Your task: Reproduce only the lines that run from the line containing "(556, 353) = (525, 284): turquoise" to the end of the entries below, exactly as they stand.

============================================================

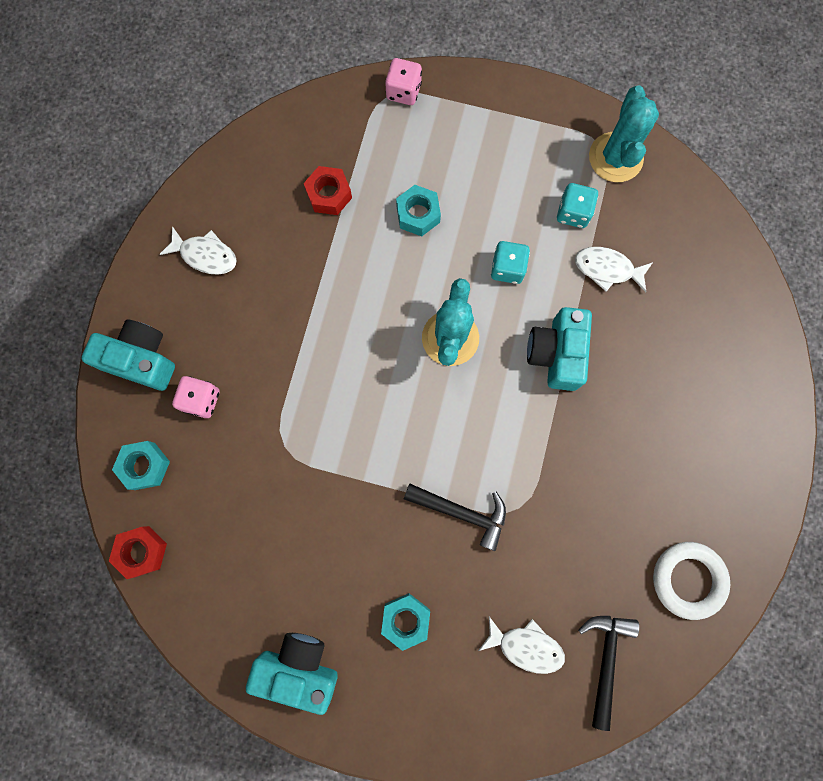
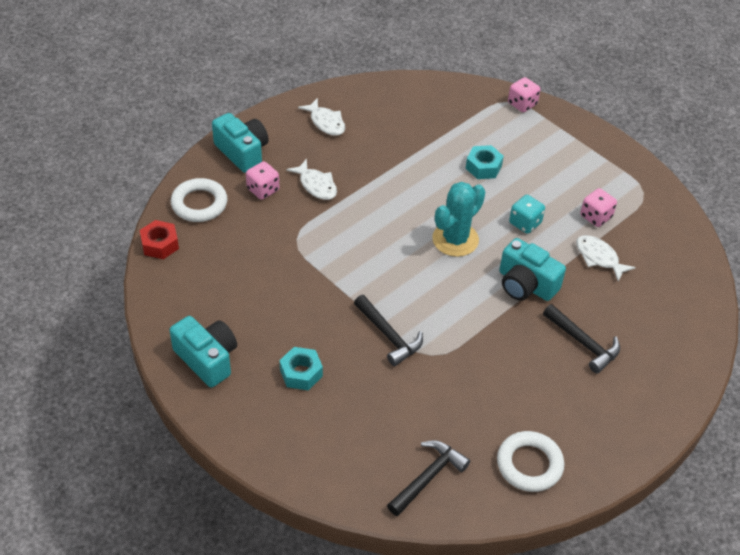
camera: 30 degrees right, 30 degrees down
(145, 466) = (199, 204): turquoise nut -> white ring
(329, 195) = (430, 130): red nut -> none
(526, 646) = (374, 436): white fish -> white fish (316, 185)
(556, 353) = (525, 284): turquoise camera -> turquoise camera turned 90 degrees counterclockwise
(573, 213) = (595, 216): turquoise dice -> pink dice
(615, 157) = (650, 202): turquoise cactus -> none
(654, 394) = (583, 343): none -> black hammer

============================================================

Your response:
(556, 353) = (525, 284): turquoise camera -> turquoise camera turned 90 degrees counterclockwise
(573, 213) = (595, 216): turquoise dice -> pink dice
(615, 157) = (650, 202): turquoise cactus -> none
(654, 394) = (583, 343): none -> black hammer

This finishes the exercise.